● **Requirement**:
In the records below, find each line that contains the string "kern" and report all of those lines, copying each one in full.
* * * * * * *
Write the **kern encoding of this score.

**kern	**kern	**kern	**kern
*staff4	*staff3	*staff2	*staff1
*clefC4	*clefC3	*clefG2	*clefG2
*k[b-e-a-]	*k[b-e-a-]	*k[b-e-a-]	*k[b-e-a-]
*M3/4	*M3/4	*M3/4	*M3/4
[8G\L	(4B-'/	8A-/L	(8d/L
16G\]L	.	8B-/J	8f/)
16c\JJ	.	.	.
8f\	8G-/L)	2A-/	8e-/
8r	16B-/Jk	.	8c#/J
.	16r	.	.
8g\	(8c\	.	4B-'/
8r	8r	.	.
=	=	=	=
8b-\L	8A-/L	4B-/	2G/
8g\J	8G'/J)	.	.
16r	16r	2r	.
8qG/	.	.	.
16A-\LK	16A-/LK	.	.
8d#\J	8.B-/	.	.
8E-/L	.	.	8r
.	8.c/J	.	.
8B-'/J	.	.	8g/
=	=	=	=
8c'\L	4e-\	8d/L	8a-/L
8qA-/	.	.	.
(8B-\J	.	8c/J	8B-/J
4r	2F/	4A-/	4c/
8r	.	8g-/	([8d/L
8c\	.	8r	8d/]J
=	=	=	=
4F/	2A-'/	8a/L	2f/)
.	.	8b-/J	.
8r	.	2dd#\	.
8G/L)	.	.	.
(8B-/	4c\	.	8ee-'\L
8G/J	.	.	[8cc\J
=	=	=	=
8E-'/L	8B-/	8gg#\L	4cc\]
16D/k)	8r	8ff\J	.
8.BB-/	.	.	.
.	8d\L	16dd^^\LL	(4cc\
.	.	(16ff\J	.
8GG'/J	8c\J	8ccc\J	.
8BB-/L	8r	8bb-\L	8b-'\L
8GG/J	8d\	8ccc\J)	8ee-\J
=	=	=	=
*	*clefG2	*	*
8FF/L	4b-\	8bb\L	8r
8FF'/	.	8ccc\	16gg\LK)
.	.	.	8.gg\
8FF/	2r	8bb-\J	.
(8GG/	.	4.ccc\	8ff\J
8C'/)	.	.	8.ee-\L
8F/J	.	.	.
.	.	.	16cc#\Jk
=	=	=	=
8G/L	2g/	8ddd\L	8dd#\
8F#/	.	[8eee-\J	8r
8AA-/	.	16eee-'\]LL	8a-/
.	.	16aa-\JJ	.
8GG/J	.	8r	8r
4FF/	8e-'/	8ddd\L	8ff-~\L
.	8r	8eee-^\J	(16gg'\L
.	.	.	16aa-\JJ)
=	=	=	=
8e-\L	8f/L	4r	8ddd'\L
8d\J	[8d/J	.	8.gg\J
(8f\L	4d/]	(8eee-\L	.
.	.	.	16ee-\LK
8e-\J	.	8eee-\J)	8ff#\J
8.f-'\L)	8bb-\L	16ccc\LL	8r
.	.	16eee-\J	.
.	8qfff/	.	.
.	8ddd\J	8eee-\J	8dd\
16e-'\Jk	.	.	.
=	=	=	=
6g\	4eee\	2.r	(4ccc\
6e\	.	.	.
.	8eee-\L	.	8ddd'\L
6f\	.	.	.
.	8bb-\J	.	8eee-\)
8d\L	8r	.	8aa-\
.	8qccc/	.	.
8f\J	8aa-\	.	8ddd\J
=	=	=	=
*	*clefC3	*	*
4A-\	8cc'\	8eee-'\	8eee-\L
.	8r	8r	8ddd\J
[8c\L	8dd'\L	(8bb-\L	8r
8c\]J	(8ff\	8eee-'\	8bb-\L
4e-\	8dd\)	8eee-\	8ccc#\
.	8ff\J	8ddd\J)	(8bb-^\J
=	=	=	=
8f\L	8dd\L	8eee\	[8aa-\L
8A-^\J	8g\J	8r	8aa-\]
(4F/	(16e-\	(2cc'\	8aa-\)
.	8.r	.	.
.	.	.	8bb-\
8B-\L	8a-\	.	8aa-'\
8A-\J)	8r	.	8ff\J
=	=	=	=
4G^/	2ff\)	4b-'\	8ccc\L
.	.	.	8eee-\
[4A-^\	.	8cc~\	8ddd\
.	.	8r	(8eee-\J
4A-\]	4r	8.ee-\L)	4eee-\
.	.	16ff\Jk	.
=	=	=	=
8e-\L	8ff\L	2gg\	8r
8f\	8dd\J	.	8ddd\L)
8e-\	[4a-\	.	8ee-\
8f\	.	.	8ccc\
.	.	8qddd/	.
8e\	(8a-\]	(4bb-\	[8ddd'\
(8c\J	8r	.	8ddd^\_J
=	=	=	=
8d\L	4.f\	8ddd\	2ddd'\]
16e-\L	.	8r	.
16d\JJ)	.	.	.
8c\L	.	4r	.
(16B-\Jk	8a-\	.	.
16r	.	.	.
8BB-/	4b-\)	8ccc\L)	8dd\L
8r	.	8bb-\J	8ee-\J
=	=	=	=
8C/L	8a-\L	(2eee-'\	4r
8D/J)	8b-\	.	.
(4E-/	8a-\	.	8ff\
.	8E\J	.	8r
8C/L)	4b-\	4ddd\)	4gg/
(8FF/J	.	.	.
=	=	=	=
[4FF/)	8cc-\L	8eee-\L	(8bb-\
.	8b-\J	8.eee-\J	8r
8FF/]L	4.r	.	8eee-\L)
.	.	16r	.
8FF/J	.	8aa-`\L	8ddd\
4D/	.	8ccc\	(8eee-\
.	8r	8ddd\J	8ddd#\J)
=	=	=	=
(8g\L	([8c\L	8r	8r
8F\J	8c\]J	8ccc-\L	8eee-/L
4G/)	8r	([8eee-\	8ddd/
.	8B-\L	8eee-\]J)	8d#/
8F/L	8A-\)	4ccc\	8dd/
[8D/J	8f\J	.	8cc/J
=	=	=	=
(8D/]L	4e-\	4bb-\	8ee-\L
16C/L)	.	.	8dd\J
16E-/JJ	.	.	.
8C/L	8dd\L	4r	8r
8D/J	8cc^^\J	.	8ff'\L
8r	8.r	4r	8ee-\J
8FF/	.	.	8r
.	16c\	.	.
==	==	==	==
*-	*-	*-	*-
* * * * * * *
● **Output**:
Write the **kern encoding of this score.
**kern	**kern	**kern	**kern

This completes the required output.